_Task requirements_. Any image in the records should be left out; output everything else exactly.
(Data for review begins)
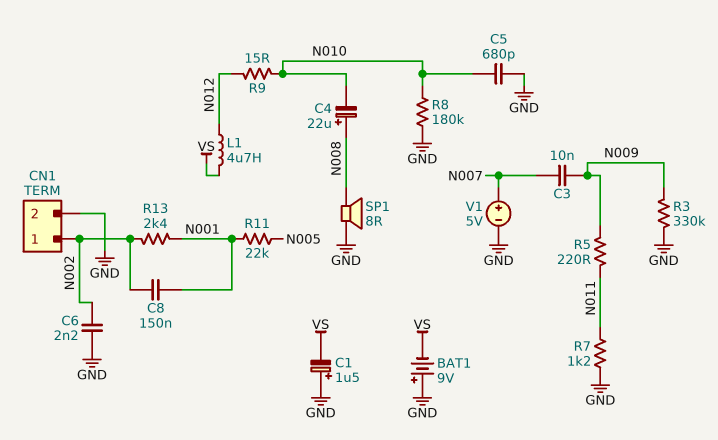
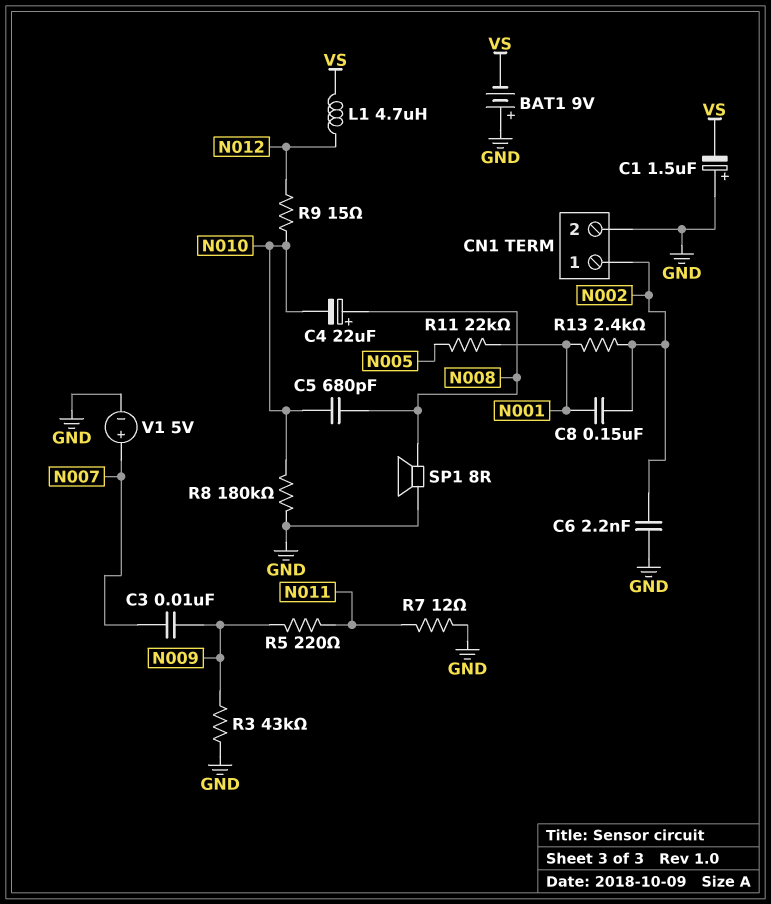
C5: 680pF (GND, N010) -> 680pF (N008, N010)
R3: 330k (GND, N009) -> 43k (GND, N009)
R7: 1.2k (GND, N011) -> 12 (GND, N011)

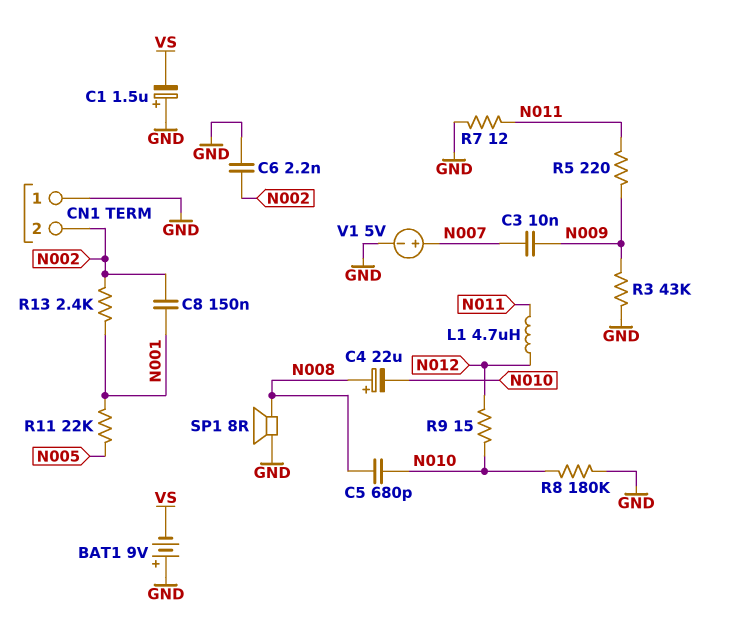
CN1 pin 1: N002 -> GND
CN1 pin 2: GND -> N002
L1: 4.7uH (N012, VS) -> 4.7uH (N011, N012)

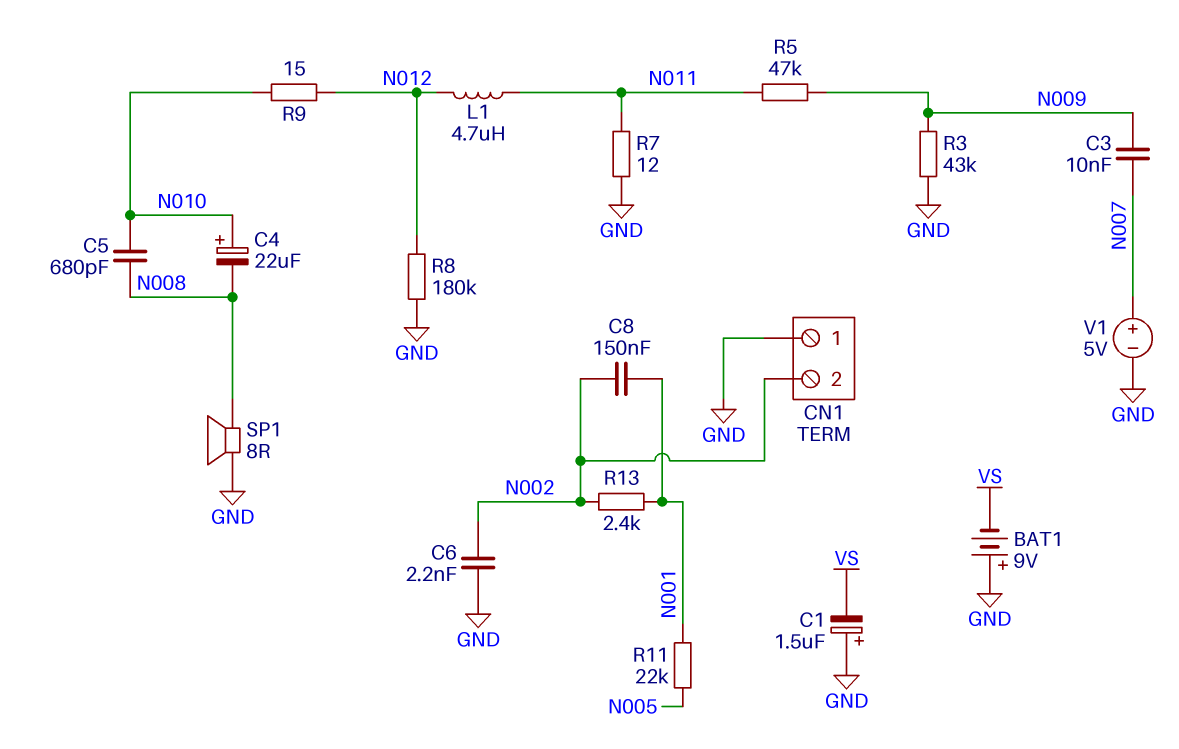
C4: 22uF (plus N008, minus N010) -> 22uF (plus N010, minus N008)
R5: 220 (N009, N011) -> 47k (N009, N011)
R8: 180k (GND, N010) -> 180k (GND, N012)

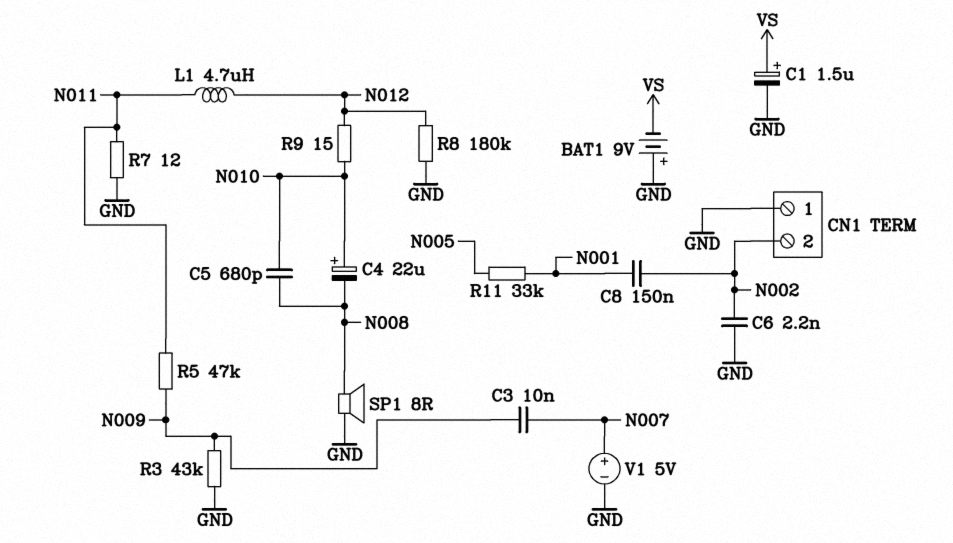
C1: 1.5uF (plus GND, minus VS) -> 1.5uF (plus VS, minus GND)
R11: 22k (N001, N005) -> 33k (N001, N005)
R13: 2.4k (N001, N002) -> none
(Data for review ends)
_The answer_.
C5: 680pF (GND, N010) -> 680pF (N008, N010)
R3: 330k (GND, N009) -> 43k (GND, N009)
R7: 1.2k (GND, N011) -> 12 (GND, N011)

CN1 pin 1: N002 -> GND
CN1 pin 2: GND -> N002
L1: 4.7uH (N012, VS) -> 4.7uH (N011, N012)

C4: 22uF (plus N008, minus N010) -> 22uF (plus N010, minus N008)
R5: 220 (N009, N011) -> 47k (N009, N011)
R8: 180k (GND, N010) -> 180k (GND, N012)

C1: 1.5uF (plus GND, minus VS) -> 1.5uF (plus VS, minus GND)
R11: 22k (N001, N005) -> 33k (N001, N005)
R13: 2.4k (N001, N002) -> none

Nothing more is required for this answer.